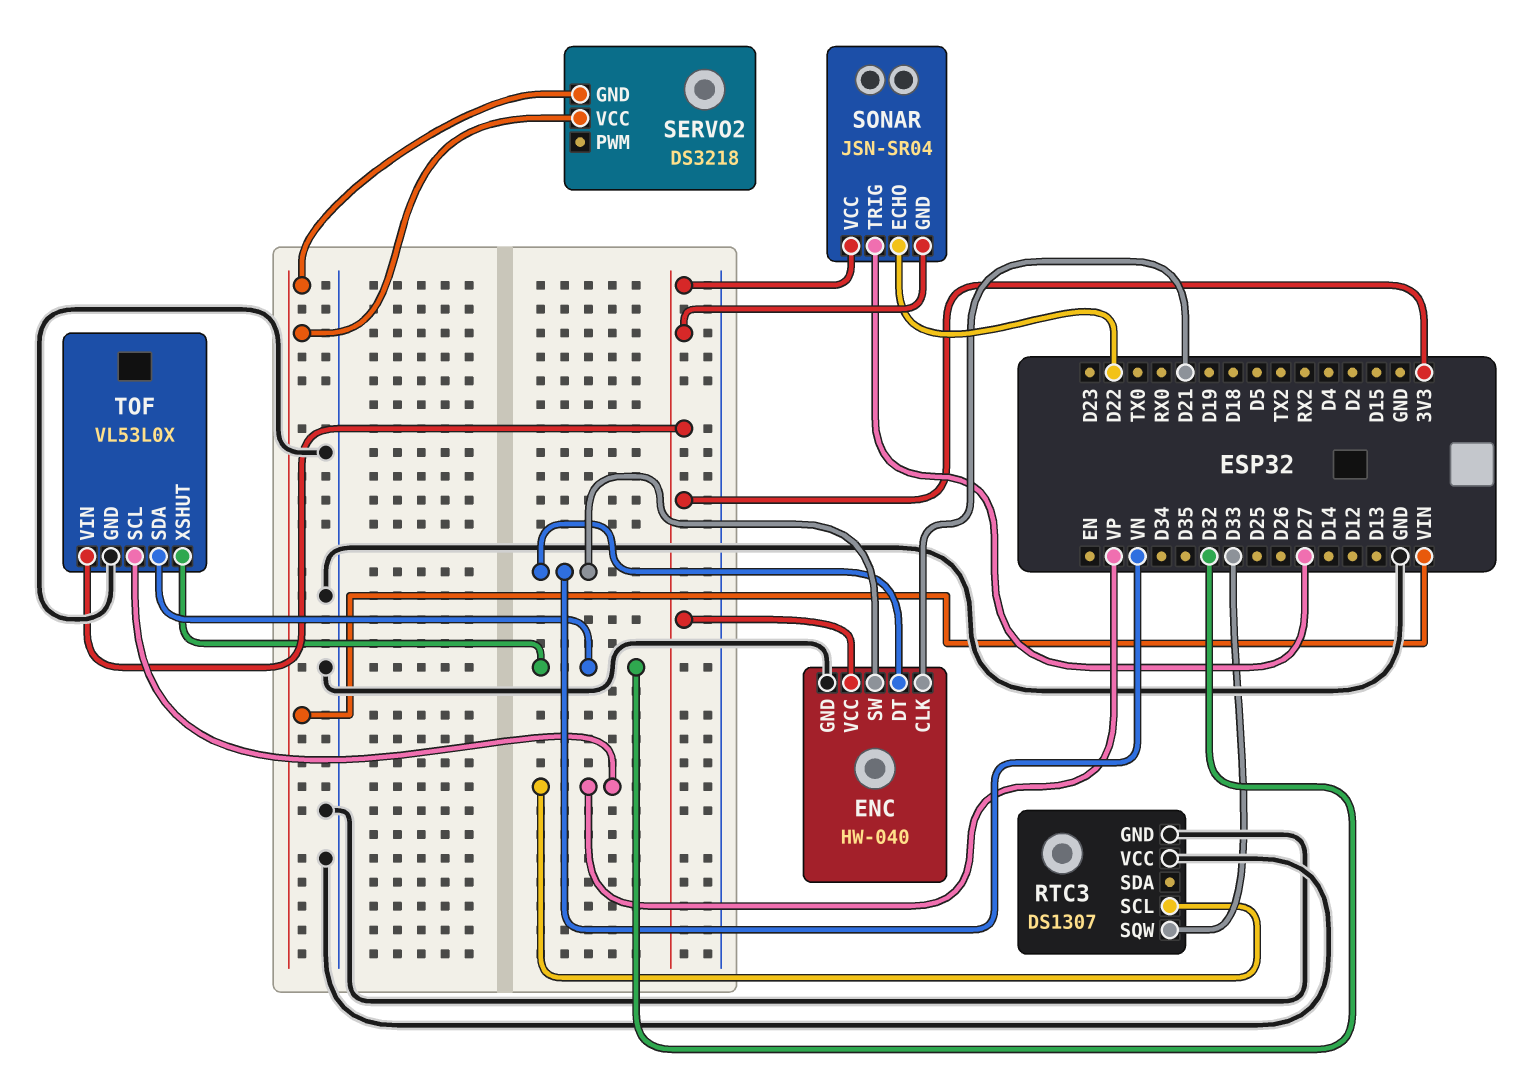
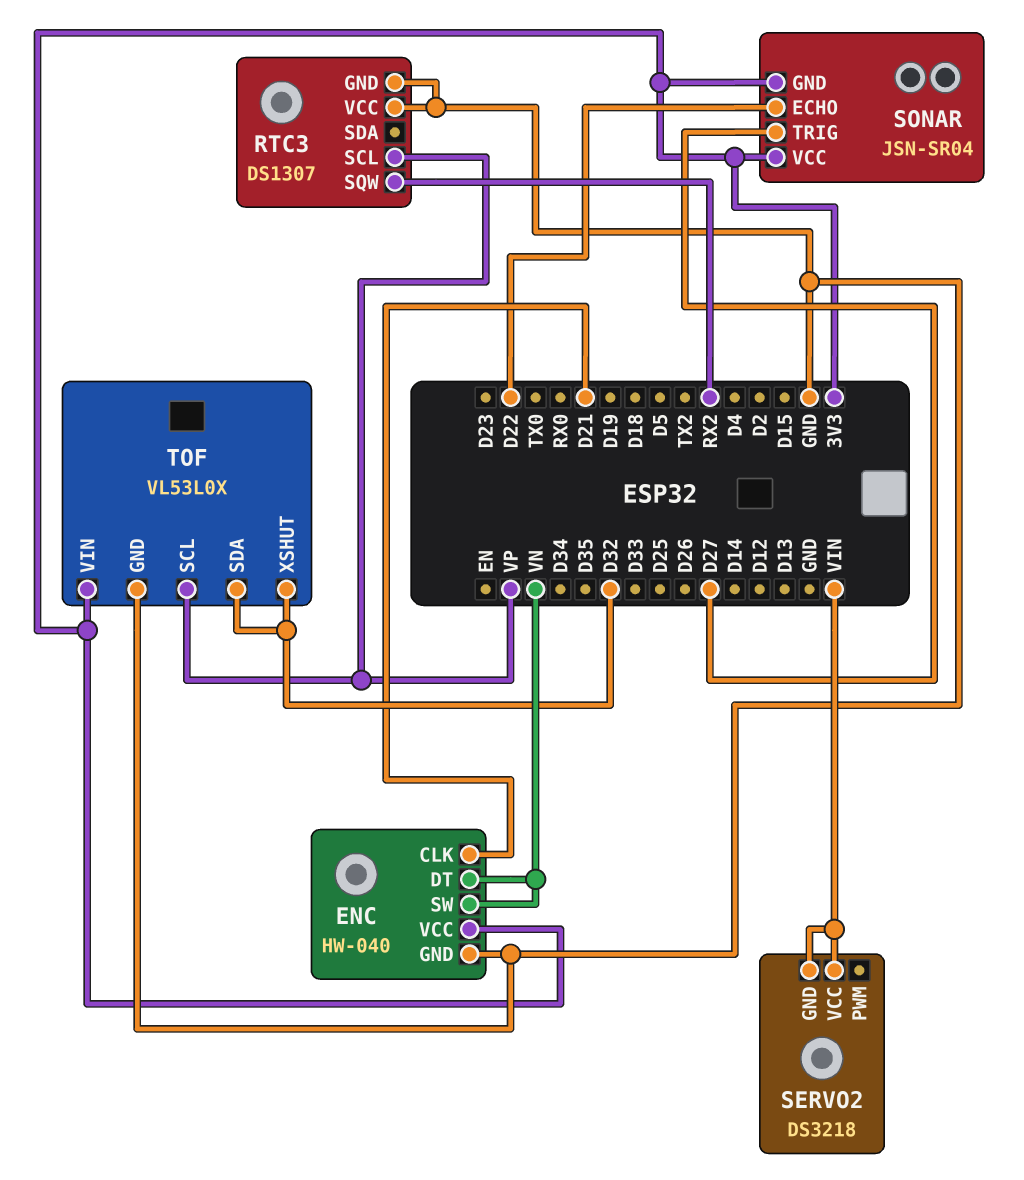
RTC3 pin SQW: D33 -> RX2

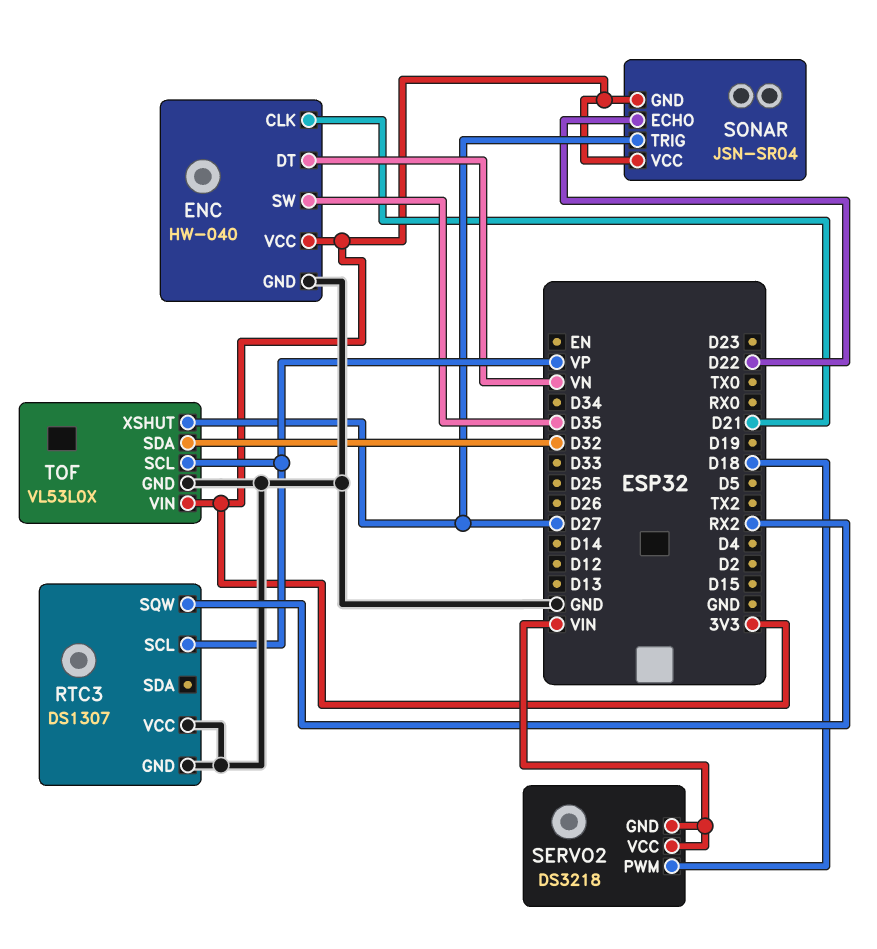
ENC pin SW: VN -> D35
SERVO2 pin PWM: none -> D18
TOF pin XSHUT: D32 -> D27

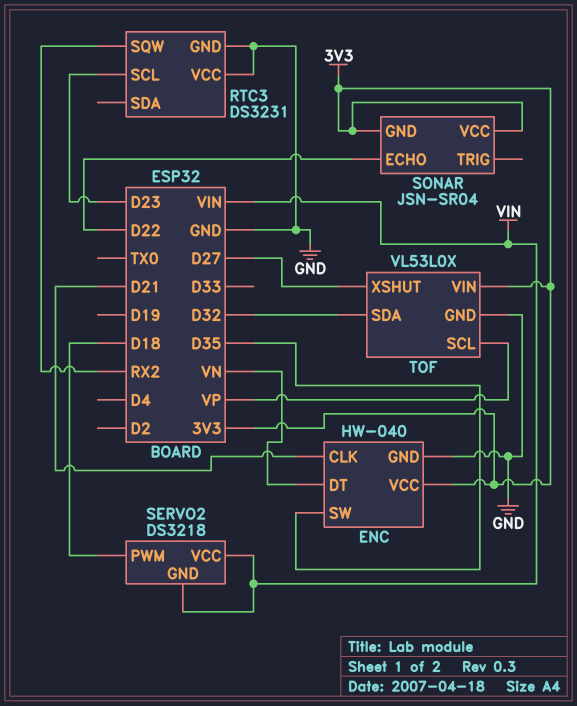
RTC3: DS1307 -> DS3231
RTC3 pin SCL: VP -> D23
SONAR pin TRIG: D27 -> none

════════════════════

Task details:
Give exactly, and nothing besides, the lines from the one in which "RTC3: DS1307 -> DS3231" occurs through the end of the records.

Output below:
RTC3: DS1307 -> DS3231
RTC3 pin SCL: VP -> D23
SONAR pin TRIG: D27 -> none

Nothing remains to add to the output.